MATERIAL SUPPLIED
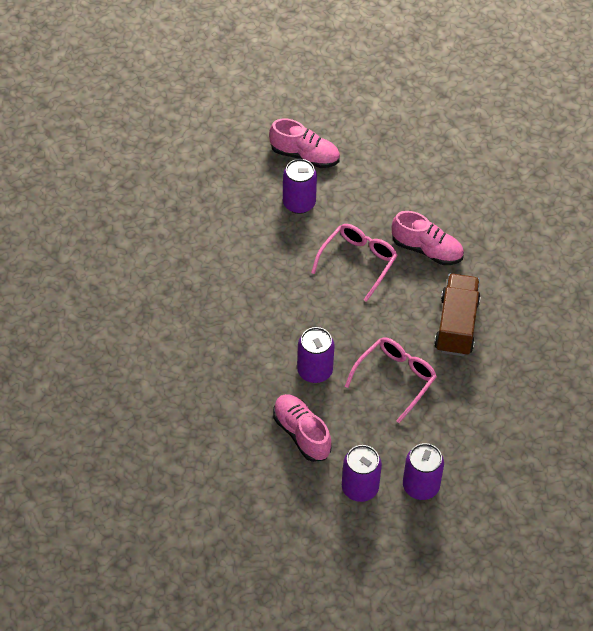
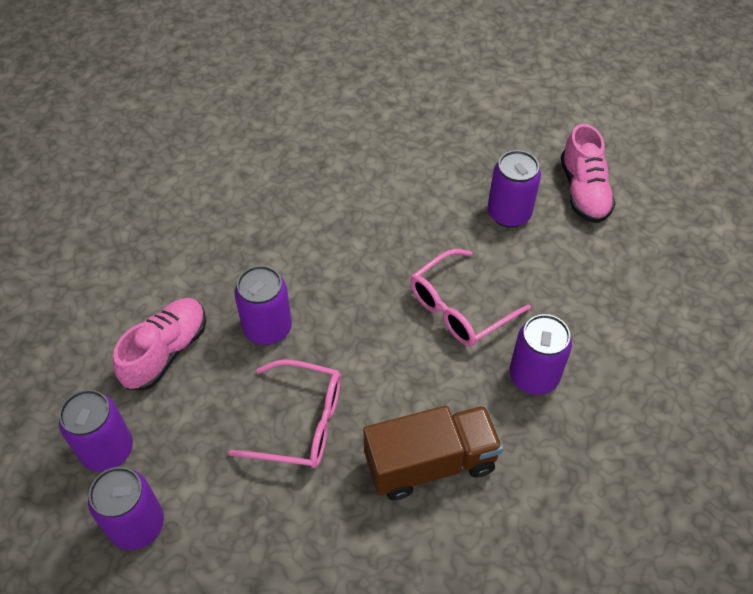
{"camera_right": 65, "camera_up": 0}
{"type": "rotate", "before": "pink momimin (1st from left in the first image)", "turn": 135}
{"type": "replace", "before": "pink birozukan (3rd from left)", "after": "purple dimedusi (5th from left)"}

==

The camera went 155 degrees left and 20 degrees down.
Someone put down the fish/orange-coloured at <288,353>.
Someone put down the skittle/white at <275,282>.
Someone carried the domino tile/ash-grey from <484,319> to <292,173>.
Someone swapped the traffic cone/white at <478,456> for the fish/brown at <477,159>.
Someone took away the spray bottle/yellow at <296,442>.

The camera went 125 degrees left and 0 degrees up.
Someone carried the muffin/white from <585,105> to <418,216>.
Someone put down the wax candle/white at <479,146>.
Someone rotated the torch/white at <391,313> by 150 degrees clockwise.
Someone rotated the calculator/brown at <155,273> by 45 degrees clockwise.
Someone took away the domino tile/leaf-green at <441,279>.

HOW TO COMPLETE THIS TASK
Only the lines above from the one with "Someone put down the fish/orange-coloured" through the one with "Someone swapped the" should be duplicated, character for character.

REPLY TO THE TASK
Someone put down the fish/orange-coloured at <288,353>.
Someone put down the skittle/white at <275,282>.
Someone carried the domino tile/ash-grey from <484,319> to <292,173>.
Someone swapped the traffic cone/white at <478,456> for the fish/brown at <477,159>.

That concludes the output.